▶ [What this task involves] Nothing but the text of the records should come back; copy it exactly and leave the pictures out.

▶ [Dataset]
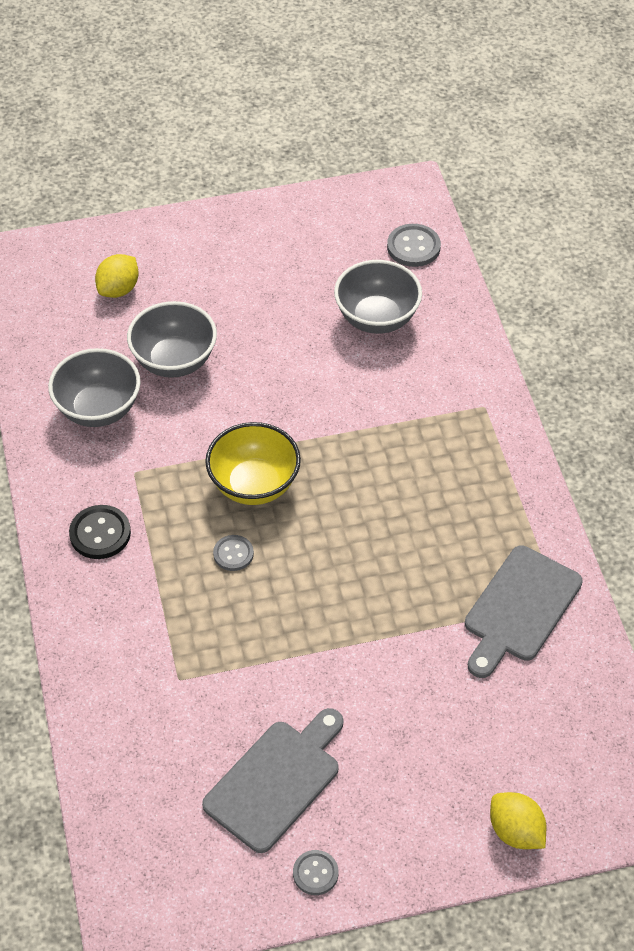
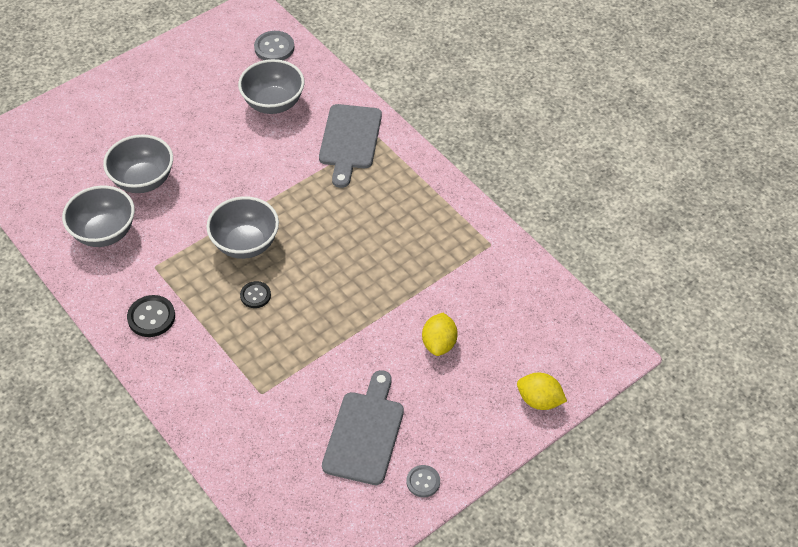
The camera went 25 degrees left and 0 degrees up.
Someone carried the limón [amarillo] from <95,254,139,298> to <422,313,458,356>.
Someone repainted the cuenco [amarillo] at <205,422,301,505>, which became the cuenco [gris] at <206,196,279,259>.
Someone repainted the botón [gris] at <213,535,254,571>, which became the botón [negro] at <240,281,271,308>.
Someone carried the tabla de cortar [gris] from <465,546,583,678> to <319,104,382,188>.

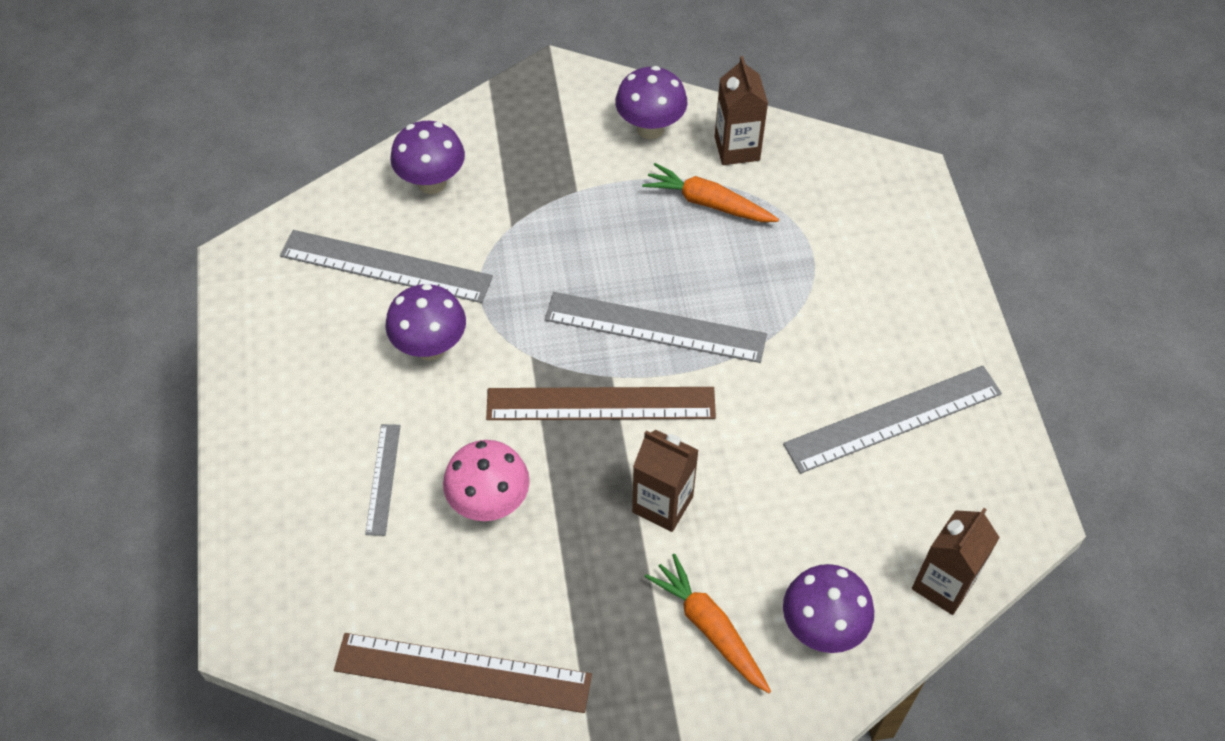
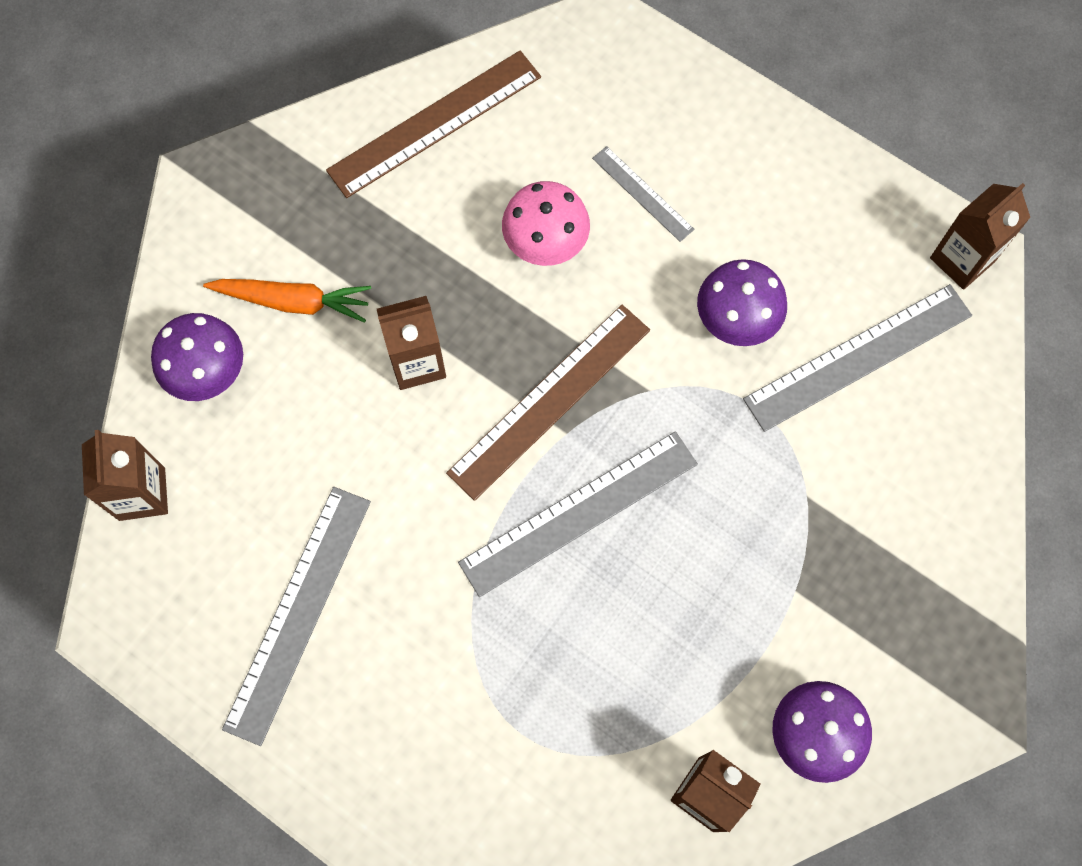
The camera went 135 degrees right and 15 degrees up.
Someone took away the seta [morado] at <390,121,465,194>.
Someone took away the zanahoria [naranja] at <642,163,779,222>.
Someone put down the cartón de leche [marrón] at <930,183,1030,290>.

▶ [Response]
The camera went 25 degrees left and 0 degrees up.
Someone carried the limón [amarillo] from <95,254,139,298> to <422,313,458,356>.
Someone repainted the cuenco [amarillo] at <205,422,301,505>, which became the cuenco [gris] at <206,196,279,259>.
Someone repainted the botón [gris] at <213,535,254,571>, which became the botón [negro] at <240,281,271,308>.
Someone carried the tabla de cortar [gris] from <465,546,583,678> to <319,104,382,188>.

The camera went 135 degrees right and 15 degrees up.
Someone took away the seta [morado] at <390,121,465,194>.
Someone took away the zanahoria [naranja] at <642,163,779,222>.
Someone put down the cartón de leche [marrón] at <930,183,1030,290>.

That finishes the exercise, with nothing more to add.